- _Work to be completed_
Please return the listing below exactly, without any of its pictures.
START Material supplied
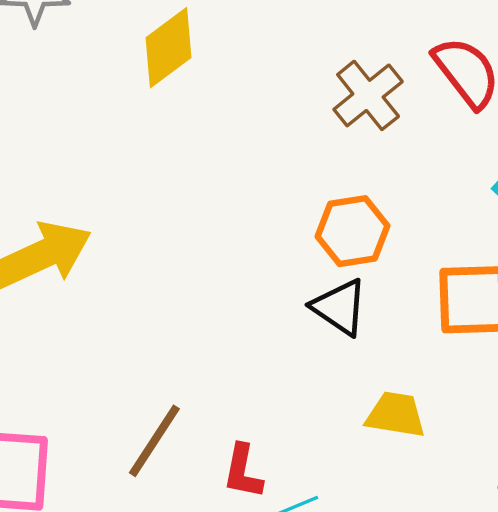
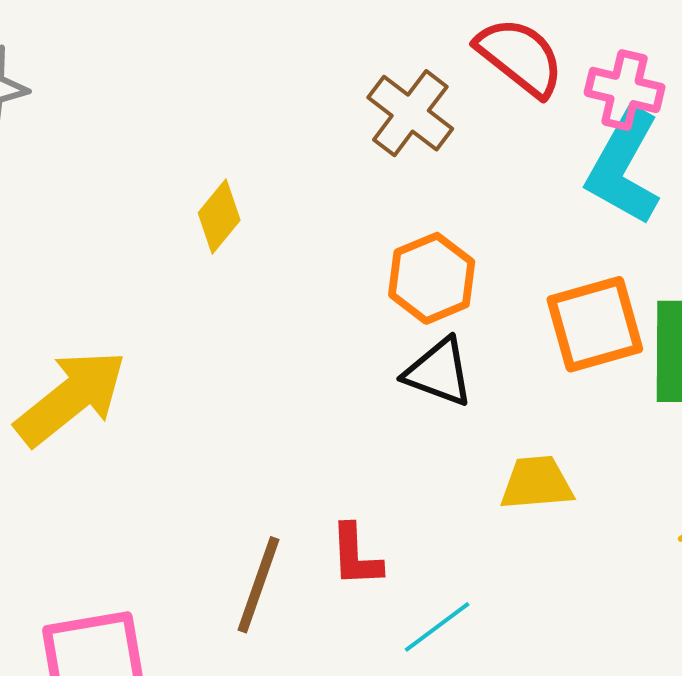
yellow diamond: (168, 48) -> (219, 217), moved, size x0.7
red L-shape: (243, 471) -> (356, 556), moved

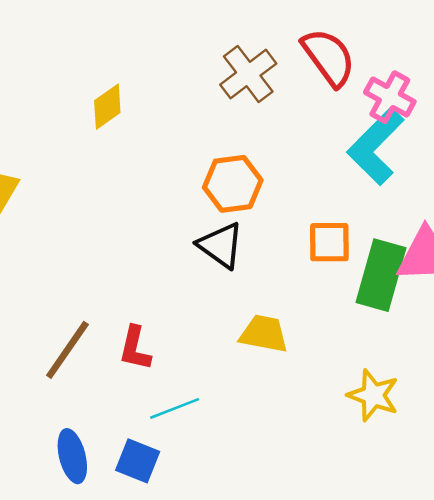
orange square: (595, 324) -> (329, 242), size x0.7

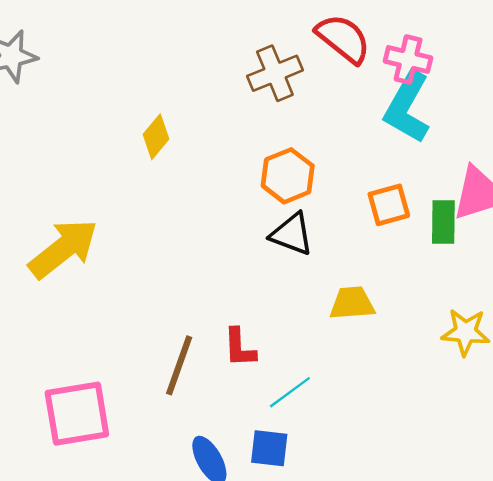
brown cross: (248, 74) -> (275, 73), turned 30
green rectangle: (381, 275) -> (443, 222), size x0.7

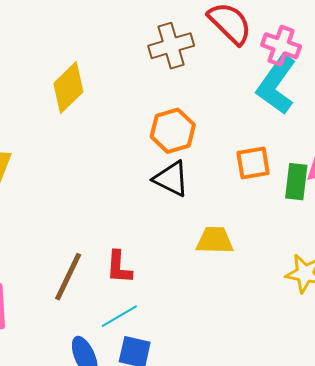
yellow diamond: (156, 137) -> (68, 88), size x1.4
cyan line: (290, 392) -> (119, 316), moved

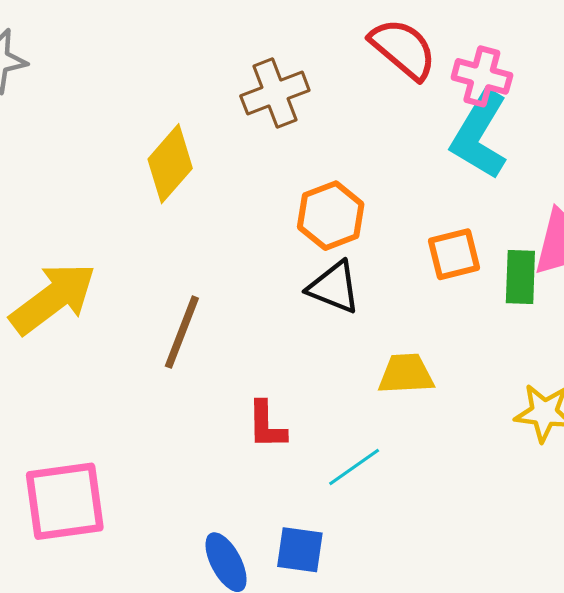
brown cross: (171, 46) -> (275, 93), moved
brown line: (68, 277) -> (182, 332), moved
cyan line: (119, 316) -> (354, 467), moved

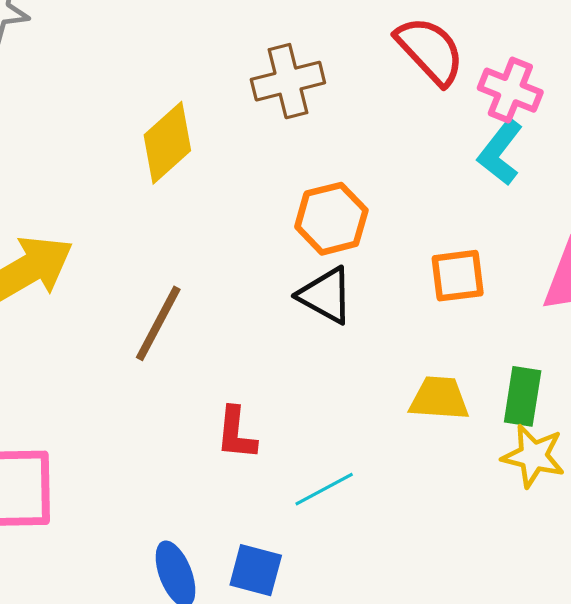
cyan L-shape: (480, 135) -> (500, 152), size x0.7
green rectangle: (520, 277) -> (523, 396), moved
yellow trapezoid: (406, 374) -> (439, 398), moved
END Material supplied
- _Task solution_
yellow diamond: (168, 48) -> (219, 217), moved, size x0.7
red L-shape: (243, 471) -> (356, 556), moved

orange square: (595, 324) -> (329, 242), size x0.7

brown cross: (248, 74) -> (275, 73), turned 30
green rectangle: (381, 275) -> (443, 222), size x0.7

yellow diamond: (156, 137) -> (68, 88), size x1.4
cyan line: (290, 392) -> (119, 316), moved

brown cross: (171, 46) -> (275, 93), moved
brown line: (68, 277) -> (182, 332), moved
cyan line: (119, 316) -> (354, 467), moved

cyan L-shape: (480, 135) -> (500, 152), size x0.7
green rectangle: (520, 277) -> (523, 396), moved
yellow trapezoid: (406, 374) -> (439, 398), moved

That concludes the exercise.